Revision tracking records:

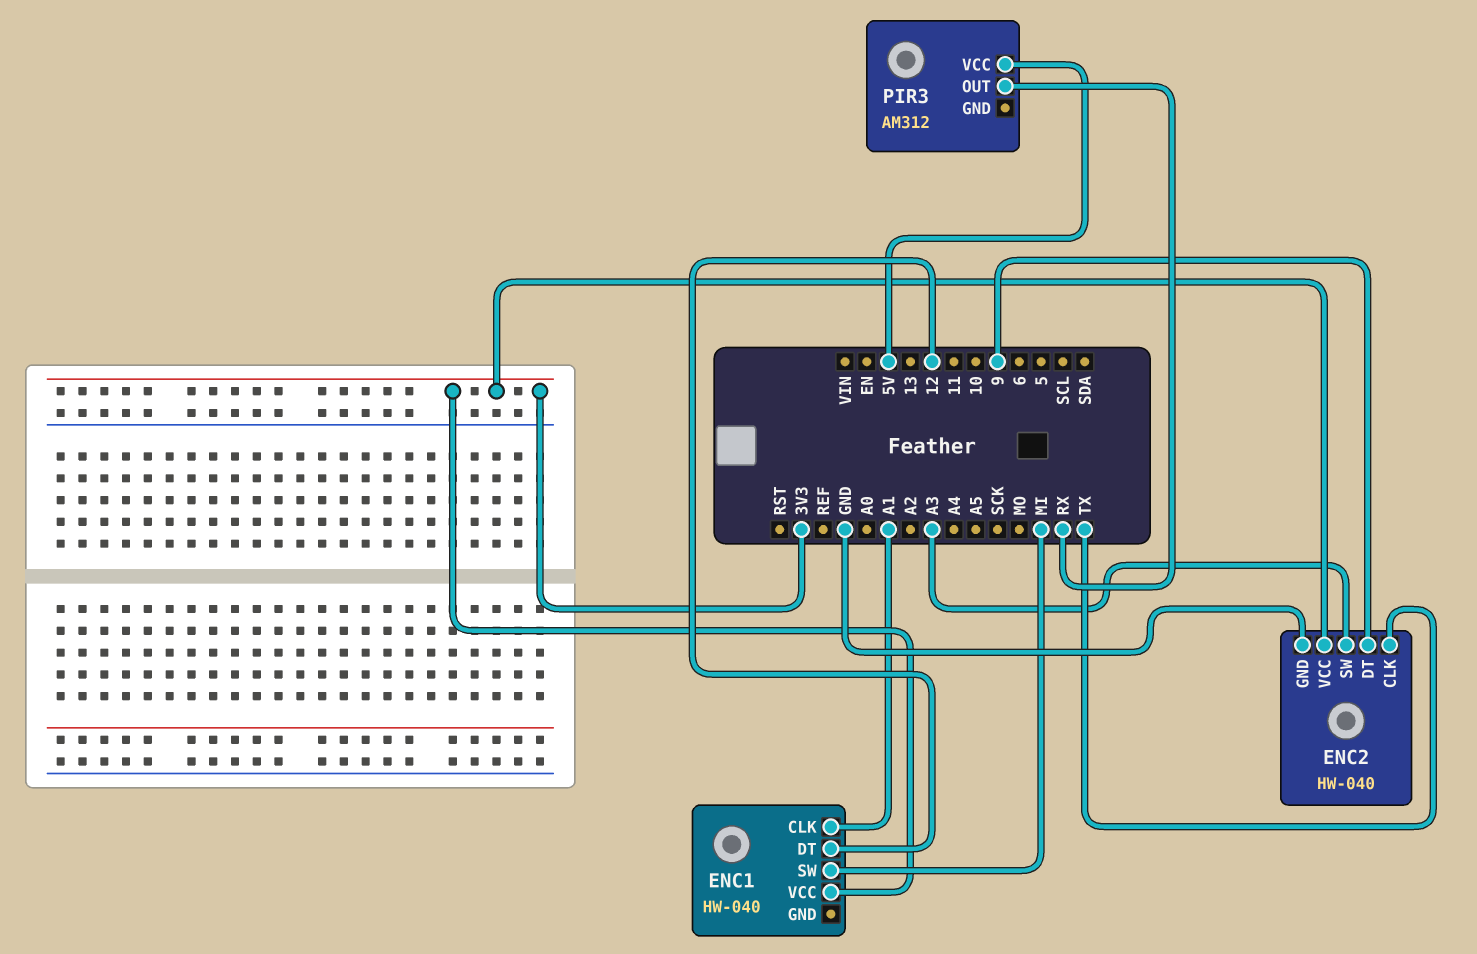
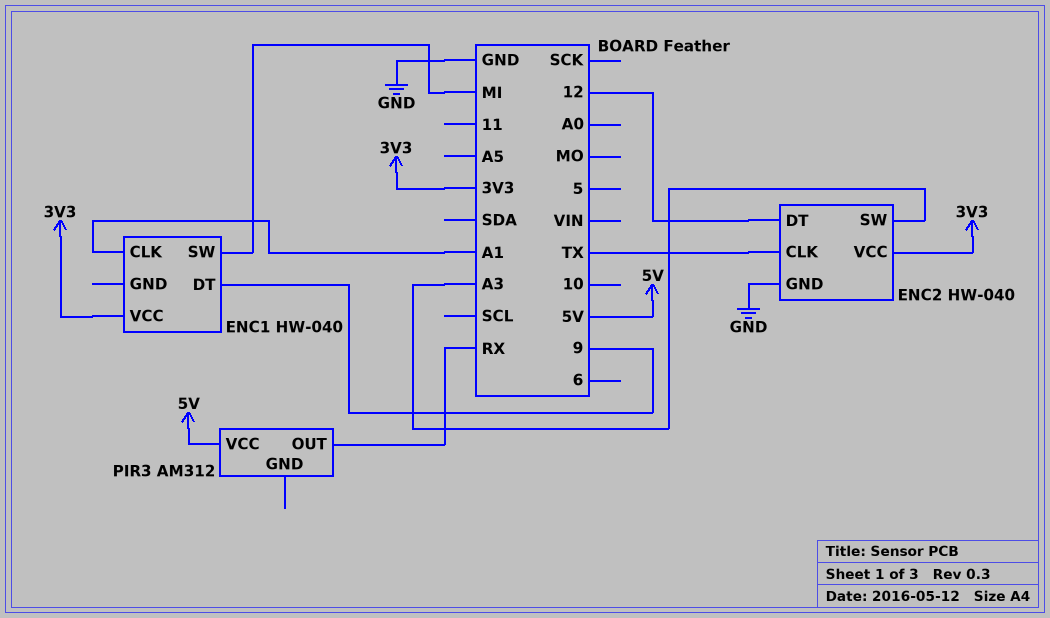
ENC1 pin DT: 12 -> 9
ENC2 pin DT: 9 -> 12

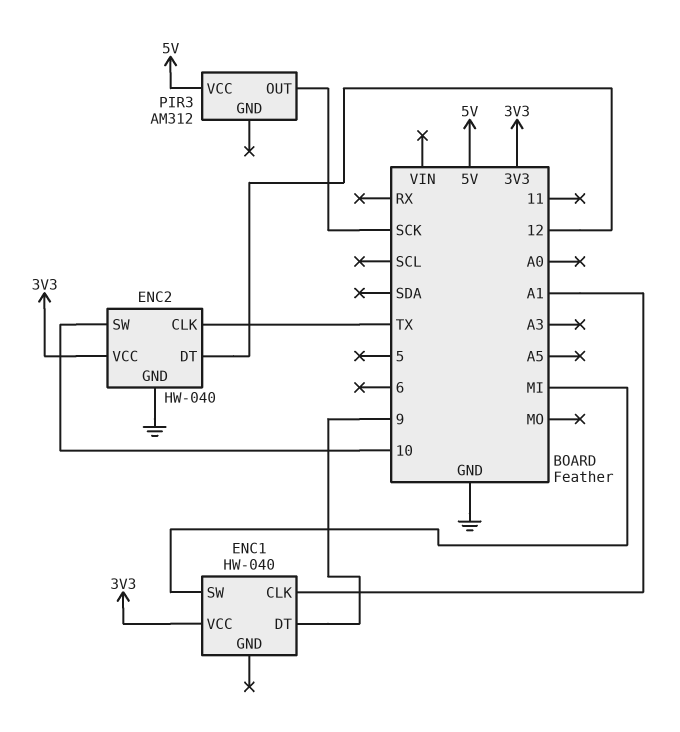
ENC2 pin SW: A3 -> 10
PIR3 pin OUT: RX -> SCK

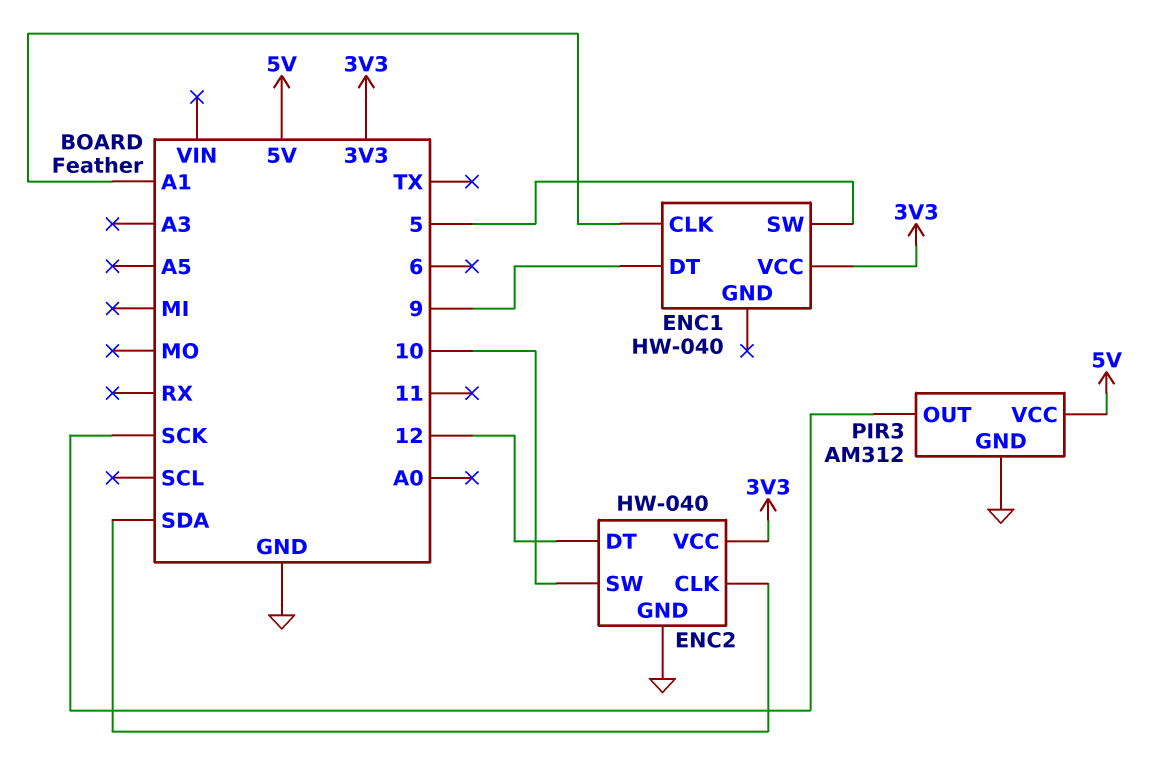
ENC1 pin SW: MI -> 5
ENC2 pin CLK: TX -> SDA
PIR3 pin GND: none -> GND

Work to complete:
In your copy, exclude the pictures and repeat each entry above exactly.

Problem solution:
ENC1 pin DT: 12 -> 9
ENC2 pin DT: 9 -> 12

ENC2 pin SW: A3 -> 10
PIR3 pin OUT: RX -> SCK

ENC1 pin SW: MI -> 5
ENC2 pin CLK: TX -> SDA
PIR3 pin GND: none -> GND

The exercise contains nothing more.